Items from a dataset
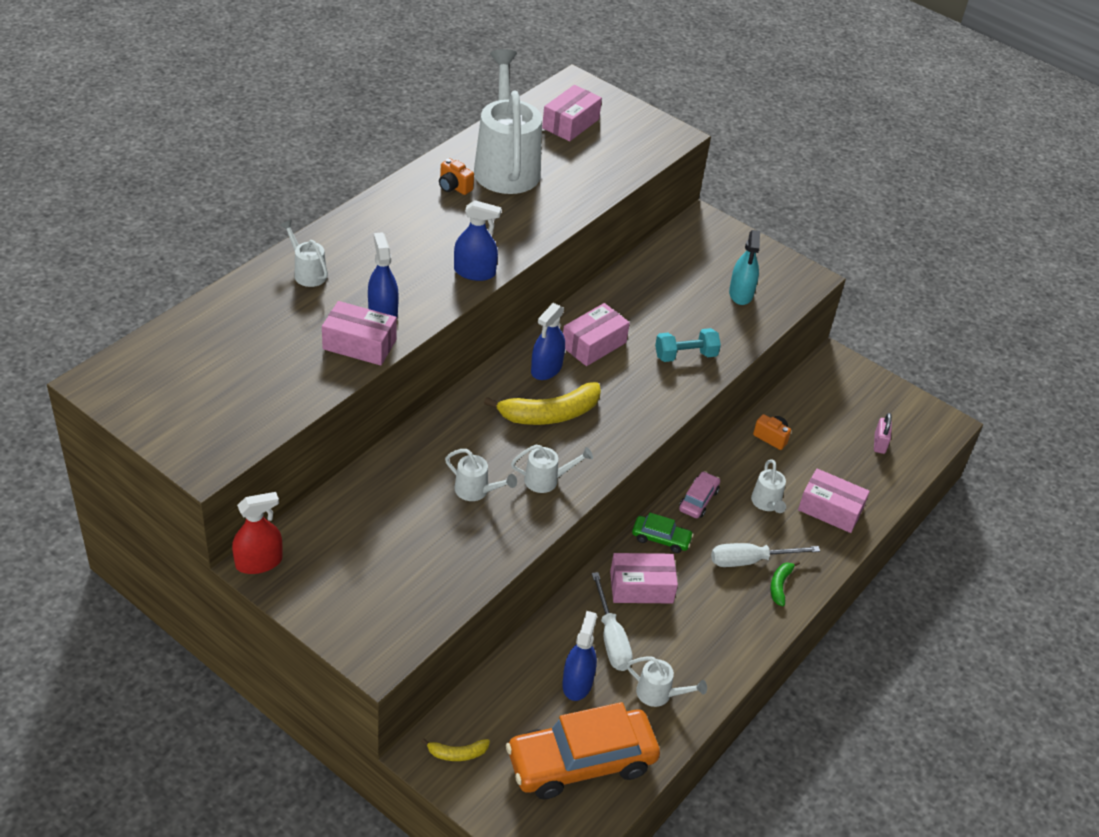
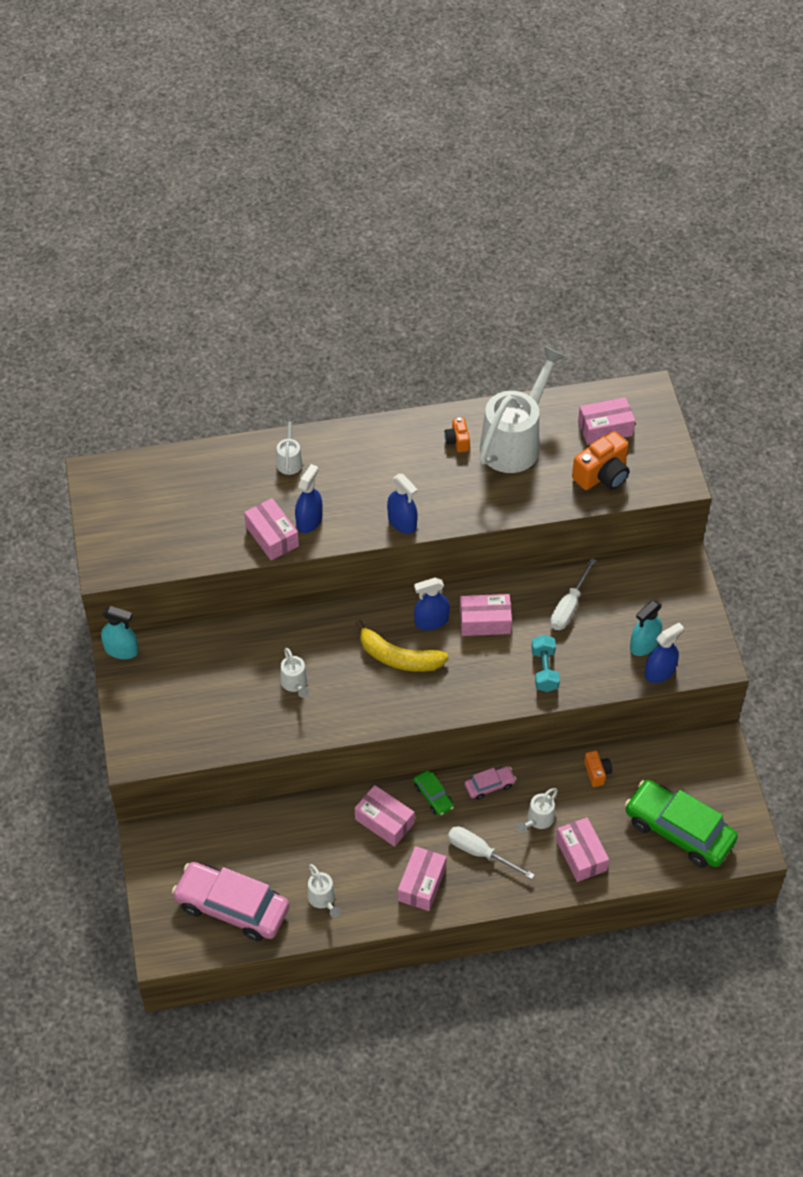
camera: 45 degrees right, 10 degrees up
(259, 562) = (121, 650): red spray bottle -> turquoise spray bottle
(457, 753) = (165, 850): yellow banana -> none
(547, 480) = (348, 705): white watering can -> none
(577, 683) = (278, 856): blue spray bottle -> blue spray bottle (659, 672)
(581, 762) = (232, 907): orange car -> pink car
(607, 158) = (602, 475): none -> orange camera
(611, 638) = (329, 842): white screwdriver -> white screwdriver (569, 606)
(685, 355) = (544, 670): turquoise dumbbell -> turquoise dumbbell turned 60 degrees clockwise
(730, 620) = (422, 884): none -> pink box
(780, 585) = (482, 884): green banana -> none
(879, 443) = (679, 830): pink padlock -> green car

Work to complete :: Answer with one number only: how many lines of the entries above include the word "orange"?

Reply to the task :: 2